> [COLLECTED MATERIAL]:
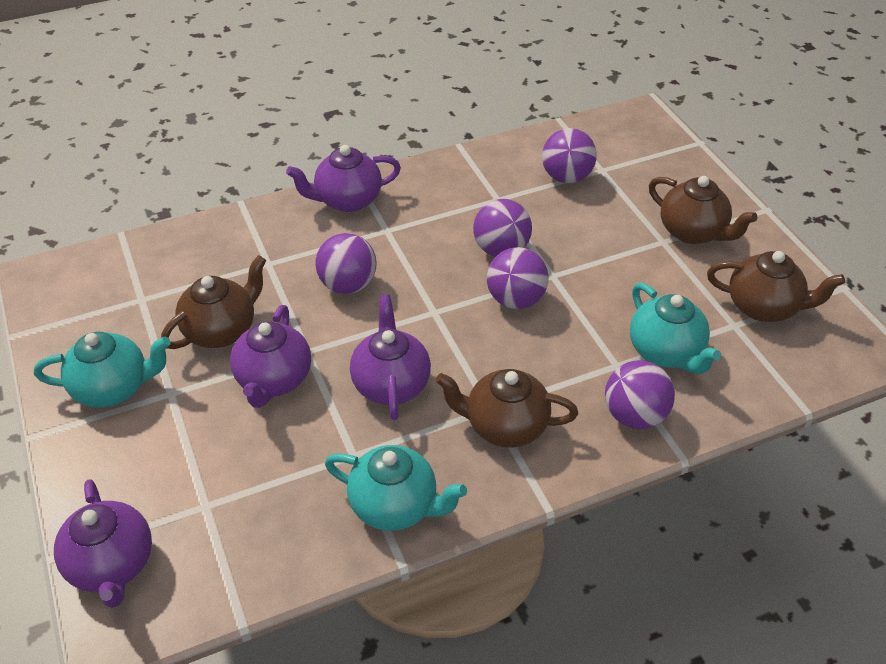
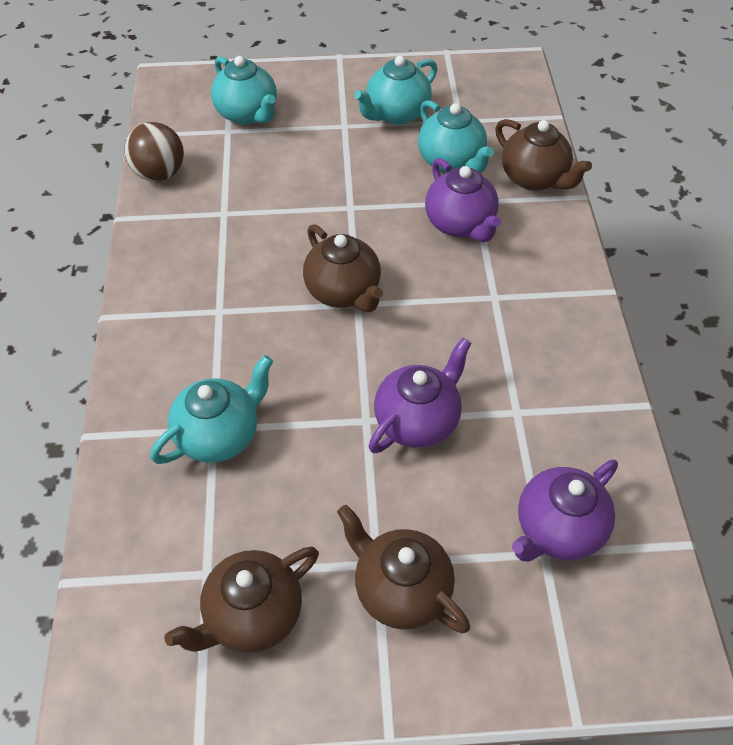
brown ball: 0 -> 1
purple ball: 5 -> 0
purple teapot: 4 -> 3
turquoise teapot: 3 -> 4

> [WORK TO COMPLETE]: Wherever a picture appears in the material above, skip it and copy the rest without change.

> [ANSWER TO THIS PROBLEM]:
brown ball: 0 -> 1
purple ball: 5 -> 0
purple teapot: 4 -> 3
turquoise teapot: 3 -> 4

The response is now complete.